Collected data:
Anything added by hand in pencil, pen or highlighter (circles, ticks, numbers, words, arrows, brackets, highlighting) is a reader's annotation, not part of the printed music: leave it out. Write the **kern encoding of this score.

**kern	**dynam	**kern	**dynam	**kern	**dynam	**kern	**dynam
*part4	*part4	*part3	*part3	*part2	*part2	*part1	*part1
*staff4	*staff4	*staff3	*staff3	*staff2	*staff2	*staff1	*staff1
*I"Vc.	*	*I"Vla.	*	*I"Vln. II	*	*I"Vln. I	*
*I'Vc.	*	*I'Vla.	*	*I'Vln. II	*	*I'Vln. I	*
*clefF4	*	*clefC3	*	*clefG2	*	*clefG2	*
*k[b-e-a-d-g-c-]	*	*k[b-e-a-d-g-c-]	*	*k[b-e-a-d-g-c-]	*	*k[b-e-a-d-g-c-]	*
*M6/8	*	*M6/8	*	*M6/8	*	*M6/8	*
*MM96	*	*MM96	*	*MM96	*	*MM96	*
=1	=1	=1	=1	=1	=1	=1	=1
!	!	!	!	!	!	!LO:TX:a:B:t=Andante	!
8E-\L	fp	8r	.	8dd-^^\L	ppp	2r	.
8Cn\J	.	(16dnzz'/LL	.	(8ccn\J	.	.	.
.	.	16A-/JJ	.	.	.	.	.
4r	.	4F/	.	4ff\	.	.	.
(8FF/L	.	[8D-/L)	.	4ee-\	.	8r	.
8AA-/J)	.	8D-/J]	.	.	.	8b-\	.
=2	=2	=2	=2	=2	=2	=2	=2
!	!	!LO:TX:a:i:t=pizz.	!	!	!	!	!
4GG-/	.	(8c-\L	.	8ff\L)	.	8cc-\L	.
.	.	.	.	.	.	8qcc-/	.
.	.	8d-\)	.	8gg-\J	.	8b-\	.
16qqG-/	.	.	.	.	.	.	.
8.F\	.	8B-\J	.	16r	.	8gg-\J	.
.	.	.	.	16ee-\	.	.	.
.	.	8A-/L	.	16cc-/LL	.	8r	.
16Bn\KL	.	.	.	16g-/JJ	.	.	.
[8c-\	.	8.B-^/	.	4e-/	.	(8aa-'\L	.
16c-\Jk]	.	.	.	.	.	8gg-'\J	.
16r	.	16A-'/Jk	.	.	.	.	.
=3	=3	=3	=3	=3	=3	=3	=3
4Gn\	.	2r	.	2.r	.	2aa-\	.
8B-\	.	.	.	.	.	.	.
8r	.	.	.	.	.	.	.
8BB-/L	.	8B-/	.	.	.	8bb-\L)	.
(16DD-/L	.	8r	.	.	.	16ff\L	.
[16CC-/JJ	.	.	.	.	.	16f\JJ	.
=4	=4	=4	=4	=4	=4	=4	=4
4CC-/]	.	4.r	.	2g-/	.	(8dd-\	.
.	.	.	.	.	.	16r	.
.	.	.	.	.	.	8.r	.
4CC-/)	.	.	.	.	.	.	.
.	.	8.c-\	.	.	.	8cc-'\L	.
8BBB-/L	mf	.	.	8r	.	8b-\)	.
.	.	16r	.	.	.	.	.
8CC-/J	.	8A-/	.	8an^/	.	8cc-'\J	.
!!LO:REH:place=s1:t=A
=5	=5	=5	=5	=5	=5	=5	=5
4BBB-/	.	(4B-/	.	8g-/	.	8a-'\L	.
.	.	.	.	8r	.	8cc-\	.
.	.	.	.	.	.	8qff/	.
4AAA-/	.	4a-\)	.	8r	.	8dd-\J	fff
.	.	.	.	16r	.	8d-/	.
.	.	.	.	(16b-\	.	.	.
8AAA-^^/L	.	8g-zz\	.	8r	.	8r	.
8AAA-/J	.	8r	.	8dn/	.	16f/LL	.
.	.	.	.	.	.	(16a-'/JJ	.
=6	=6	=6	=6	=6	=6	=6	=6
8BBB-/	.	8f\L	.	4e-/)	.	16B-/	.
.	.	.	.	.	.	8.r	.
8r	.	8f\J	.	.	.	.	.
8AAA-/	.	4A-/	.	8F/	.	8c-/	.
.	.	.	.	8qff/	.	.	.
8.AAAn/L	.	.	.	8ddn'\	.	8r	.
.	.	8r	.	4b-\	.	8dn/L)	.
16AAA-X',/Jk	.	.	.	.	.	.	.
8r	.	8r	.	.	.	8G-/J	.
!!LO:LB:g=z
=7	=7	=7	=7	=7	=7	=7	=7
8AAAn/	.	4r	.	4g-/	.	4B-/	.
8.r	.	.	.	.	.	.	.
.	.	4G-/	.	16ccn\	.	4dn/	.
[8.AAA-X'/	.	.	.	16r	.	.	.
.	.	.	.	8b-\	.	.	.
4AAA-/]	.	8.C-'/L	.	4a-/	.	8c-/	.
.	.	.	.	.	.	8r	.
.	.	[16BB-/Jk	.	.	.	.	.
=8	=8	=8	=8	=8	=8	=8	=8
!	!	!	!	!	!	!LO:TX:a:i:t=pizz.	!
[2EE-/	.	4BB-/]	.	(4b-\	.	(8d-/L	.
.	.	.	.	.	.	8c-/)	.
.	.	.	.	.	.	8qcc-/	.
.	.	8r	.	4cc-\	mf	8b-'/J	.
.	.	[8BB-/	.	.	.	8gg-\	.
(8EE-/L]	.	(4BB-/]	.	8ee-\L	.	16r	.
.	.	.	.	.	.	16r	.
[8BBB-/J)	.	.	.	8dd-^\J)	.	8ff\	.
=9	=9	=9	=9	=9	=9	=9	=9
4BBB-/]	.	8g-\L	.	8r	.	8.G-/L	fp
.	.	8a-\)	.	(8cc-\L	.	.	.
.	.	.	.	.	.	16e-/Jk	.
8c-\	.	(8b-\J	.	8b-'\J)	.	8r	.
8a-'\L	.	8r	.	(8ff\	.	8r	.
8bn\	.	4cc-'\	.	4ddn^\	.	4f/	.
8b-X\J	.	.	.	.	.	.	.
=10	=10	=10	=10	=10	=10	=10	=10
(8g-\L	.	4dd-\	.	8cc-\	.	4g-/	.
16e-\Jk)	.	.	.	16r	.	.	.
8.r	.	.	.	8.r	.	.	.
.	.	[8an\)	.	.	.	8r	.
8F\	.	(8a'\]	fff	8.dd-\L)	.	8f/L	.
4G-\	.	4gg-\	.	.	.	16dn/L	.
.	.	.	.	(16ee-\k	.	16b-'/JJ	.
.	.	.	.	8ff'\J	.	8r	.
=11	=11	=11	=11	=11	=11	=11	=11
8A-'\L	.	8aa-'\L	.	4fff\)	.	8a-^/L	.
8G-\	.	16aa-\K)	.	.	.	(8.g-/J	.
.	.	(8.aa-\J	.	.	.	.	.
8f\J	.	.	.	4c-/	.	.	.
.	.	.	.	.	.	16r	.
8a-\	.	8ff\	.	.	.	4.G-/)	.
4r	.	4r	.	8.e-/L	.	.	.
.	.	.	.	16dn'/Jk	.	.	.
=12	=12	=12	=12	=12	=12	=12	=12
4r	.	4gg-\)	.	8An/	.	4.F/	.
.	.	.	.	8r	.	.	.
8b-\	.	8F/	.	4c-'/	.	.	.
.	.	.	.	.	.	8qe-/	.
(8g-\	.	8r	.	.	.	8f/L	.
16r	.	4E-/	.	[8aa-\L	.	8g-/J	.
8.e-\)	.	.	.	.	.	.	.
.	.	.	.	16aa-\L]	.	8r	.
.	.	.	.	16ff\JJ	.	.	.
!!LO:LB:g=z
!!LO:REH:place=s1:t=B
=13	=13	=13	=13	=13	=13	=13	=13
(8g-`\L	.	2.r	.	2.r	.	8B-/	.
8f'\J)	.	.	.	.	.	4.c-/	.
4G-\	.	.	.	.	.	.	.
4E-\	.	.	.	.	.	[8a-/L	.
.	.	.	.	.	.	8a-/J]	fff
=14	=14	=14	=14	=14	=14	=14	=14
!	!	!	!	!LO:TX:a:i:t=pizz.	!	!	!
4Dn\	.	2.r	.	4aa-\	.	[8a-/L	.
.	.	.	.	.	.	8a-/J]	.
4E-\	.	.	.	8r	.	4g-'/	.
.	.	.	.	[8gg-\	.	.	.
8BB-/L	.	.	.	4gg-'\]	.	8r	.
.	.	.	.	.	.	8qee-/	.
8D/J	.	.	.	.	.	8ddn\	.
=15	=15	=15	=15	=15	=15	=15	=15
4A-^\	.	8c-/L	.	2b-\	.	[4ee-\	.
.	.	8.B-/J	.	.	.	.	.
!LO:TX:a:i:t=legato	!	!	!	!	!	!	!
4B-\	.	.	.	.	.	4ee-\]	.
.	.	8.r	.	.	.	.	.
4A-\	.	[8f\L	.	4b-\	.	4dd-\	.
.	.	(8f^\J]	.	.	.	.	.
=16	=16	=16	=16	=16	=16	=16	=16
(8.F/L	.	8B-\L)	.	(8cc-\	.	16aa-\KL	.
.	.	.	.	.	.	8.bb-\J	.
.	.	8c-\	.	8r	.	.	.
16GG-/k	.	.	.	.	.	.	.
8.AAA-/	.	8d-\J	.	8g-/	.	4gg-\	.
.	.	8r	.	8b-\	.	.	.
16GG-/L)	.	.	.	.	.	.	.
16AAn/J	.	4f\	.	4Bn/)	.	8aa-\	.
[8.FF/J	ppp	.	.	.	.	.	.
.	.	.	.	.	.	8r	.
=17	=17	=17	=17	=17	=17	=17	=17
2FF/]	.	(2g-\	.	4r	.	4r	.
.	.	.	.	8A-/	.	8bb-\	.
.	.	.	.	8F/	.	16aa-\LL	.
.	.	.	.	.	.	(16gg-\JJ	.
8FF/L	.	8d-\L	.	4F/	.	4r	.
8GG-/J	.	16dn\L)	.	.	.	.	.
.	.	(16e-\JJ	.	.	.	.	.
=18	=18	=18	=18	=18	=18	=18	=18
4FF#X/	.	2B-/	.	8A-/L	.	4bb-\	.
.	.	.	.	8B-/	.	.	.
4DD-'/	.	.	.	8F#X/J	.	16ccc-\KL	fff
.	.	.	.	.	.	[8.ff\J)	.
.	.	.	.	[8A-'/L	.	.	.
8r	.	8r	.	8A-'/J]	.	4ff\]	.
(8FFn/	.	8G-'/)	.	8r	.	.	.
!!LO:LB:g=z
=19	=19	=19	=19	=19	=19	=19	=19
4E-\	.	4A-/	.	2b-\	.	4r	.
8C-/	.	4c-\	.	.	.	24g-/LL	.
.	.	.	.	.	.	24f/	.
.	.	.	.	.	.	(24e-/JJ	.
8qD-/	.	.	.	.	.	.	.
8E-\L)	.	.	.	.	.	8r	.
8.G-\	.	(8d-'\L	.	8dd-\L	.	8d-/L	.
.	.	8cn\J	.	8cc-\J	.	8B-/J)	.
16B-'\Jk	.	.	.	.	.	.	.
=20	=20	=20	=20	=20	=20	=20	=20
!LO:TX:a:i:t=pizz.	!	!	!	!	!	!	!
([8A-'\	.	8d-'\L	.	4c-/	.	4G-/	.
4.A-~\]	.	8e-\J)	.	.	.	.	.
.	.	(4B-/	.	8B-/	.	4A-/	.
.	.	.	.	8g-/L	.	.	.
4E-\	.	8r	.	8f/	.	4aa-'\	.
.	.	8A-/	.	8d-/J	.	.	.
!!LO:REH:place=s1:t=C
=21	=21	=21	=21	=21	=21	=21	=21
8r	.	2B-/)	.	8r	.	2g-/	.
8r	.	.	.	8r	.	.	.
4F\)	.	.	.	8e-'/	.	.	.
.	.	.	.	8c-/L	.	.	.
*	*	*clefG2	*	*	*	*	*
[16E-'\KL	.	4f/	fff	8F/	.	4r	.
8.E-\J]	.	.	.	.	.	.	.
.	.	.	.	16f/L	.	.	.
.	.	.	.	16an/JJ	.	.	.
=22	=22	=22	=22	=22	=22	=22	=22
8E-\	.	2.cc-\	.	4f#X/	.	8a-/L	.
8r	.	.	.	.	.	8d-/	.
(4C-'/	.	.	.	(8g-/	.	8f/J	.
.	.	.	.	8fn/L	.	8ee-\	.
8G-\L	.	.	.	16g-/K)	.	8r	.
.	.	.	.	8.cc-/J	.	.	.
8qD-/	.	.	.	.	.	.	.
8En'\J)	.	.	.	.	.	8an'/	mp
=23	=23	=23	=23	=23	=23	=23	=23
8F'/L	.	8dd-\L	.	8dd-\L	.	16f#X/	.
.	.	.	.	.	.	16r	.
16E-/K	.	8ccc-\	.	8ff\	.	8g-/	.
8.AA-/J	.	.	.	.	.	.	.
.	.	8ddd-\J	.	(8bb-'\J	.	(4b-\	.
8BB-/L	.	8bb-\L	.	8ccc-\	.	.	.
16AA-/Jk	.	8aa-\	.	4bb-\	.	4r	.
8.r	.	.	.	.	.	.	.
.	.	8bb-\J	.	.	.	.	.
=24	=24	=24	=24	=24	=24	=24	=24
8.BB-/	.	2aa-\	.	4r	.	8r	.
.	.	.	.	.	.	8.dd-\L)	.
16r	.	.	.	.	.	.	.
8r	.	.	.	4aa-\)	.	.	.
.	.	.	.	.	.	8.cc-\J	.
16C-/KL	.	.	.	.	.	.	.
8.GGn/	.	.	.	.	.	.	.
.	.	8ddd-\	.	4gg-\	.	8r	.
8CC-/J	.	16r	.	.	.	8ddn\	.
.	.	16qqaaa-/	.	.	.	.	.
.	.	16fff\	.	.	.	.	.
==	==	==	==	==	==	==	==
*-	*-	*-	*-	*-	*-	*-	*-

## TASK TO COMPLETE
Tally the lines in the records that contain the string "pizz". Reply with the number alone.

## THE OUTPUT
4